Content starts

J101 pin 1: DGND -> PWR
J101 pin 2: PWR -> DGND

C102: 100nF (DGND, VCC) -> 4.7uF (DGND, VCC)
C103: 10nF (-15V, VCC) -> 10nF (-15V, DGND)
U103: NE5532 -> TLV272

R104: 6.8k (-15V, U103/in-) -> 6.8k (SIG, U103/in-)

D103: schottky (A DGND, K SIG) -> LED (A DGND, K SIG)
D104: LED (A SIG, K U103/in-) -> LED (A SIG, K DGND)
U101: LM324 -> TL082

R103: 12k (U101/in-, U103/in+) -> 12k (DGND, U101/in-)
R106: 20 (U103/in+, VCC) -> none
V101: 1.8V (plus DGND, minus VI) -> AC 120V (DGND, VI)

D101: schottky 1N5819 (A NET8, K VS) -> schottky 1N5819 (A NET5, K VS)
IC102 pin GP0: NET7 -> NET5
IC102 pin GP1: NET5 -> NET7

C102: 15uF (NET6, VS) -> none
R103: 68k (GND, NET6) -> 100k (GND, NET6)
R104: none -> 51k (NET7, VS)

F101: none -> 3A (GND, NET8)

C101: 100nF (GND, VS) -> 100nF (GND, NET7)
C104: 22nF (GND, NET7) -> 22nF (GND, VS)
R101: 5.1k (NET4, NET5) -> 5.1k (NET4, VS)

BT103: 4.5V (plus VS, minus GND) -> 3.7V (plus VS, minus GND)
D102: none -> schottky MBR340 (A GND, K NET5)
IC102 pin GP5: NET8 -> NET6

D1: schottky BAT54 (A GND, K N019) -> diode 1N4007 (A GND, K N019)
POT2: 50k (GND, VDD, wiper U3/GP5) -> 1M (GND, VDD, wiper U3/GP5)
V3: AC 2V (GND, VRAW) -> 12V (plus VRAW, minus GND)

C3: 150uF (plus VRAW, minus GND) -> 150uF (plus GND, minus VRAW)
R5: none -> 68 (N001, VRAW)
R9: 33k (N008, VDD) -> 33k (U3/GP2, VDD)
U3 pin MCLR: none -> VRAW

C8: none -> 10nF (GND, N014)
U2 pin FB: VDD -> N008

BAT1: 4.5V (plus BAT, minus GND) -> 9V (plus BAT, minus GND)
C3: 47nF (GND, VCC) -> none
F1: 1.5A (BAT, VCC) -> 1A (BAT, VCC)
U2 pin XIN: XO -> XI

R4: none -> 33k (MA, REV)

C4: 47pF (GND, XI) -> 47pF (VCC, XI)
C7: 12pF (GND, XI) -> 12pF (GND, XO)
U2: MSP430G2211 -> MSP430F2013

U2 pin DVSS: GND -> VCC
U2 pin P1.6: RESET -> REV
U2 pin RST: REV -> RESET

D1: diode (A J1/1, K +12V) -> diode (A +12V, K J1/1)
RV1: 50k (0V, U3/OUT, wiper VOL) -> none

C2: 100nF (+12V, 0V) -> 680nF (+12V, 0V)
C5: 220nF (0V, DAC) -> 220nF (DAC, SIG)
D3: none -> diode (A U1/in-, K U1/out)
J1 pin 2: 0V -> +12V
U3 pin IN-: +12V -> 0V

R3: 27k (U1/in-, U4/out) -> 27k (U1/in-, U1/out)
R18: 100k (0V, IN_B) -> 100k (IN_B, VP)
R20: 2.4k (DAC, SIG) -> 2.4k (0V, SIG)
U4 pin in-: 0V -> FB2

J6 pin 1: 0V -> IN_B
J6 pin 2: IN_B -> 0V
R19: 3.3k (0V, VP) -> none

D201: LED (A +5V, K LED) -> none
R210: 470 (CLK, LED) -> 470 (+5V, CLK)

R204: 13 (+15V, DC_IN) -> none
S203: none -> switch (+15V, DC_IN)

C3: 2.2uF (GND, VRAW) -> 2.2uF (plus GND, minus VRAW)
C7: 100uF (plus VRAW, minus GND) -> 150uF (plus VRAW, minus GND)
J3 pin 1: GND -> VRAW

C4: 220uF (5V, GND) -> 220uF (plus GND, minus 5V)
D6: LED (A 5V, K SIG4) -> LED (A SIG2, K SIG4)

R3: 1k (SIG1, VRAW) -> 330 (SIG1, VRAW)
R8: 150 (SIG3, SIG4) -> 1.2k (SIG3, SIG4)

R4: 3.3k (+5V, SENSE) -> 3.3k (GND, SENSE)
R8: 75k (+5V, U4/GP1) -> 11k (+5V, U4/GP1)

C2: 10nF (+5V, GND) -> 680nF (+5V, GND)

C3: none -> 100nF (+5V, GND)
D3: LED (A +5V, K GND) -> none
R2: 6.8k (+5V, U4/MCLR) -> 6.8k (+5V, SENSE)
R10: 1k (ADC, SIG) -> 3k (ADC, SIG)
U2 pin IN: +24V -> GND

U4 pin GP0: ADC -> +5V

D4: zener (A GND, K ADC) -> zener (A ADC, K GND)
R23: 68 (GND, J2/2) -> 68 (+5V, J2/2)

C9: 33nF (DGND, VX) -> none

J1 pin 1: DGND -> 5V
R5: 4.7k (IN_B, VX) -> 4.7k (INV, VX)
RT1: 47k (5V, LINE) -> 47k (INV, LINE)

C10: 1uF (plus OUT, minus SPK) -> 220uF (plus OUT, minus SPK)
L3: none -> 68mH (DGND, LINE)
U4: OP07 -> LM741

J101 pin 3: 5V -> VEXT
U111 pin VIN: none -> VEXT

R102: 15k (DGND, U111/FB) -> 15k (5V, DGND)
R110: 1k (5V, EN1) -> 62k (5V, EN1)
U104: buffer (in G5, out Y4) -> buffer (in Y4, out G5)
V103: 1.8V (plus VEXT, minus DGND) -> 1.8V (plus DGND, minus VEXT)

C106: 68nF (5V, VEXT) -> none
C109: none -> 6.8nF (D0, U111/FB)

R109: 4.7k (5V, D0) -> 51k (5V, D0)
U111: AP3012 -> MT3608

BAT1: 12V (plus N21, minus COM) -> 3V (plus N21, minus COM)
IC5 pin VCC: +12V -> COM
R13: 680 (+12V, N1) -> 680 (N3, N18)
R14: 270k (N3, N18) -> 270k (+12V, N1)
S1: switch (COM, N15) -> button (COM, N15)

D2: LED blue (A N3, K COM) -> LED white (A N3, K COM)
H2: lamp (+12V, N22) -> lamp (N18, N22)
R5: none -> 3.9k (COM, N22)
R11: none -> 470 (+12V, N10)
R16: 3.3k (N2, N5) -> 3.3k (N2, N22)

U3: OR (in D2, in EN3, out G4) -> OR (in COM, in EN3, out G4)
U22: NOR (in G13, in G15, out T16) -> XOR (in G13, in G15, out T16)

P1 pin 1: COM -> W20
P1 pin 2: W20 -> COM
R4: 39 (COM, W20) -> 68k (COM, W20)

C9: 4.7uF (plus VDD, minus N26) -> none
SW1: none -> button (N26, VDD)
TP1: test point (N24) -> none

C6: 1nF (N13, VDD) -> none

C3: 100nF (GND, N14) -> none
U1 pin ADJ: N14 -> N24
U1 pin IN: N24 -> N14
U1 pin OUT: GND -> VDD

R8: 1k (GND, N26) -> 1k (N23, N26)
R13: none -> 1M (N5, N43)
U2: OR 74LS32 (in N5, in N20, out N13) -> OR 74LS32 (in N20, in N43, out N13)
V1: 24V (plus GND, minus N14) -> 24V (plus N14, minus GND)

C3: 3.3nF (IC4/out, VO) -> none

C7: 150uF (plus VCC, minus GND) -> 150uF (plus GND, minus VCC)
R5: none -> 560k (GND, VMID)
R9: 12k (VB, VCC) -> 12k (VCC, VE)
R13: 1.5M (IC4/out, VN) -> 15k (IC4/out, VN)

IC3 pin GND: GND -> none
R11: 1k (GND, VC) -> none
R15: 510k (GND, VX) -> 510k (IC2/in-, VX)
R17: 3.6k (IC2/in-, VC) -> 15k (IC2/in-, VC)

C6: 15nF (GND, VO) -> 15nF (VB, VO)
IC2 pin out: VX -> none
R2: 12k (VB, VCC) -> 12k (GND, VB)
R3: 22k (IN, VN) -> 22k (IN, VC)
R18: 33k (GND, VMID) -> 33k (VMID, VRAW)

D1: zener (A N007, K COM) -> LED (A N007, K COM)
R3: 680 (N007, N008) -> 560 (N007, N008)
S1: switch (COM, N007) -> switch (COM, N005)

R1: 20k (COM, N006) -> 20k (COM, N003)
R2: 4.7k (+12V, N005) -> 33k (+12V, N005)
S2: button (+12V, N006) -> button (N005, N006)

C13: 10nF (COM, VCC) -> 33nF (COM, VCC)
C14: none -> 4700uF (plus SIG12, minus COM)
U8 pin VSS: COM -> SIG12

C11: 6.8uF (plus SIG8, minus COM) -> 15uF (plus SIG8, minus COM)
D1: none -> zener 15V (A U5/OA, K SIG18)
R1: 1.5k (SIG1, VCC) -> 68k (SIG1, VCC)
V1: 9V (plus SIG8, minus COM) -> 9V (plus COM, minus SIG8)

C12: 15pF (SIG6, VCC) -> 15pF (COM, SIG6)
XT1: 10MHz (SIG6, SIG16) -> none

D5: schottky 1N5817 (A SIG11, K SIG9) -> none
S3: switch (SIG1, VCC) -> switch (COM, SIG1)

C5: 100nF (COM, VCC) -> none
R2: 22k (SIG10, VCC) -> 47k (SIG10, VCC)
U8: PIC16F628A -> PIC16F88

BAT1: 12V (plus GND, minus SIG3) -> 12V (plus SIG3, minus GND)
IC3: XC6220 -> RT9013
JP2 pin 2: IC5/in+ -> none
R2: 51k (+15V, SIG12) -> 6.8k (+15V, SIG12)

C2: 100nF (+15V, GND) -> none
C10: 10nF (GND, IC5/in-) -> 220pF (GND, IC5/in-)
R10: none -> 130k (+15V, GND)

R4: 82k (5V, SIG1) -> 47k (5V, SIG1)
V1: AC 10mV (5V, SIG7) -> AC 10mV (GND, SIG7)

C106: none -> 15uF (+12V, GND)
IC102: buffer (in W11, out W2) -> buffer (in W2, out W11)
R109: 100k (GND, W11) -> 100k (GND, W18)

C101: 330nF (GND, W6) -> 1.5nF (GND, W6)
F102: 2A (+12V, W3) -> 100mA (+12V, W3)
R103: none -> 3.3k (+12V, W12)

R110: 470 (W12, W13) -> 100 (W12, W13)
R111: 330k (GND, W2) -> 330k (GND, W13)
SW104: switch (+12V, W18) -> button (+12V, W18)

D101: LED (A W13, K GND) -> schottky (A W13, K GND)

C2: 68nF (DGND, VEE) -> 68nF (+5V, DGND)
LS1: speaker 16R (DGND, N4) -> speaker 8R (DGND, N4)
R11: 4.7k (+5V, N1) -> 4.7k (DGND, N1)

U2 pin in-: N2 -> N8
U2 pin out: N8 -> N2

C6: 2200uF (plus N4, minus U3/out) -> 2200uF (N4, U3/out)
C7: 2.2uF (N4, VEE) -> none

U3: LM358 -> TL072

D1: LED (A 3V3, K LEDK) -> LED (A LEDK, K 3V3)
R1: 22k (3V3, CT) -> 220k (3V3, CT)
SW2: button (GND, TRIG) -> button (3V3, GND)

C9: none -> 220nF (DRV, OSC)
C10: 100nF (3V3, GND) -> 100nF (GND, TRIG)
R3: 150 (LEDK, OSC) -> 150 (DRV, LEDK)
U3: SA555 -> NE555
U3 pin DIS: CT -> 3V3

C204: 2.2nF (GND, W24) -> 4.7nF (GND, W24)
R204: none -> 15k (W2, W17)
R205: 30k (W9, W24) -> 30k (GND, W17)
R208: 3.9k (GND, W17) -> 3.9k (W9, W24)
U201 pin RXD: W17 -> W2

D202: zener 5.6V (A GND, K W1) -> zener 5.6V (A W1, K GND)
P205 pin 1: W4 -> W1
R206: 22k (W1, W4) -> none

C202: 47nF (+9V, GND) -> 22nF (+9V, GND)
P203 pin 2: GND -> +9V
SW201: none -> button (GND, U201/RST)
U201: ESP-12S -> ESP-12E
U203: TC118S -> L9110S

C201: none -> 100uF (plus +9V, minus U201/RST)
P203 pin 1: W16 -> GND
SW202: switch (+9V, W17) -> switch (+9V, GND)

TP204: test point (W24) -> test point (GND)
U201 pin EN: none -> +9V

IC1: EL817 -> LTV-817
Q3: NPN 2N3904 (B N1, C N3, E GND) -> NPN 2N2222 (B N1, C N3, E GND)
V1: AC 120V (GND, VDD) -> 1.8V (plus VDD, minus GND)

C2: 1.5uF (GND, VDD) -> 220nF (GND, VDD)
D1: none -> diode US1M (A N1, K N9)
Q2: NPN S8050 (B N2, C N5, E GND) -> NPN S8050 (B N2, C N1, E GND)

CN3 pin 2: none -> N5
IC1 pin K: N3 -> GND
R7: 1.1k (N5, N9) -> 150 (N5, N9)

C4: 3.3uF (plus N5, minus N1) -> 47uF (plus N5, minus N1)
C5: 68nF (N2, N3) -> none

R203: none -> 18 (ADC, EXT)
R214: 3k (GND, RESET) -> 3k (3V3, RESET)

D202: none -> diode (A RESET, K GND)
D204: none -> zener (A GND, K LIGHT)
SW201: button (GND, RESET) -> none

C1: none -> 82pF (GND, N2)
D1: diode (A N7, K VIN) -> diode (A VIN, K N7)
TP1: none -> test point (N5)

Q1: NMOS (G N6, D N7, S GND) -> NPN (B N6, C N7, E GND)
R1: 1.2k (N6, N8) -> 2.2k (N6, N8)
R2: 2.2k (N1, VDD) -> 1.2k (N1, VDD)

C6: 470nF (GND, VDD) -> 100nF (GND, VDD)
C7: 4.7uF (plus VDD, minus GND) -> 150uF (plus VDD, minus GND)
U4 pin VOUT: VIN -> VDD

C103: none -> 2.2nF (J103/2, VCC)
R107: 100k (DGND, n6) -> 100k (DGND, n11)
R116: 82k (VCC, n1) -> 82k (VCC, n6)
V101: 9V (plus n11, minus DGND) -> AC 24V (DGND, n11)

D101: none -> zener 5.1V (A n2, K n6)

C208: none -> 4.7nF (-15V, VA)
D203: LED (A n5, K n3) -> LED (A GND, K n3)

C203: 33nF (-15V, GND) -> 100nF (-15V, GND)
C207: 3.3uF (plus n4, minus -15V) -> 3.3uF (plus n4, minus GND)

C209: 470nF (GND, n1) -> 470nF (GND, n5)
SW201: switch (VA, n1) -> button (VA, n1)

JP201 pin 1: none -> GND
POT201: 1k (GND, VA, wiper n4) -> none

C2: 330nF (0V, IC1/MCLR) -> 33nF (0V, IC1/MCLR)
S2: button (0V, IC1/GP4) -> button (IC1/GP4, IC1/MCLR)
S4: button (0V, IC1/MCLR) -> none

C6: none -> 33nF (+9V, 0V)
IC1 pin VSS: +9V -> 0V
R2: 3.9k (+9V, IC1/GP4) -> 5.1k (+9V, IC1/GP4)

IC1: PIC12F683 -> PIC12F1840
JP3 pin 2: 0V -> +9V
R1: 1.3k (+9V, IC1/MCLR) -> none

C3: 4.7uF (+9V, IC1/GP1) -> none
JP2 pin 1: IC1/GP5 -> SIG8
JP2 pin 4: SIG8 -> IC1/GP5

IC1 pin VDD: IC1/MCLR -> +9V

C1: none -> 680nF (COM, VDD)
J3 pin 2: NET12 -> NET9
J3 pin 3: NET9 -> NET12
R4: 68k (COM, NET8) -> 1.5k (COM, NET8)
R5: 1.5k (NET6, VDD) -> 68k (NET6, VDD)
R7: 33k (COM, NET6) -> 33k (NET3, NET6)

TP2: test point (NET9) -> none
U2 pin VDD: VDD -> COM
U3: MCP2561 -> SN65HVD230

Content ends

Exercise instructions: Look above for the line holding "U8 pin VSS: COM -> SIG12", then set down exactly that line and every line after it up to and including the line holding "C2: 100nF (+15V, GND) -> none", with nothing else.

Written reply:
U8 pin VSS: COM -> SIG12

C11: 6.8uF (plus SIG8, minus COM) -> 15uF (plus SIG8, minus COM)
D1: none -> zener 15V (A U5/OA, K SIG18)
R1: 1.5k (SIG1, VCC) -> 68k (SIG1, VCC)
V1: 9V (plus SIG8, minus COM) -> 9V (plus COM, minus SIG8)

C12: 15pF (SIG6, VCC) -> 15pF (COM, SIG6)
XT1: 10MHz (SIG6, SIG16) -> none

D5: schottky 1N5817 (A SIG11, K SIG9) -> none
S3: switch (SIG1, VCC) -> switch (COM, SIG1)

C5: 100nF (COM, VCC) -> none
R2: 22k (SIG10, VCC) -> 47k (SIG10, VCC)
U8: PIC16F628A -> PIC16F88

BAT1: 12V (plus GND, minus SIG3) -> 12V (plus SIG3, minus GND)
IC3: XC6220 -> RT9013
JP2 pin 2: IC5/in+ -> none
R2: 51k (+15V, SIG12) -> 6.8k (+15V, SIG12)

C2: 100nF (+15V, GND) -> none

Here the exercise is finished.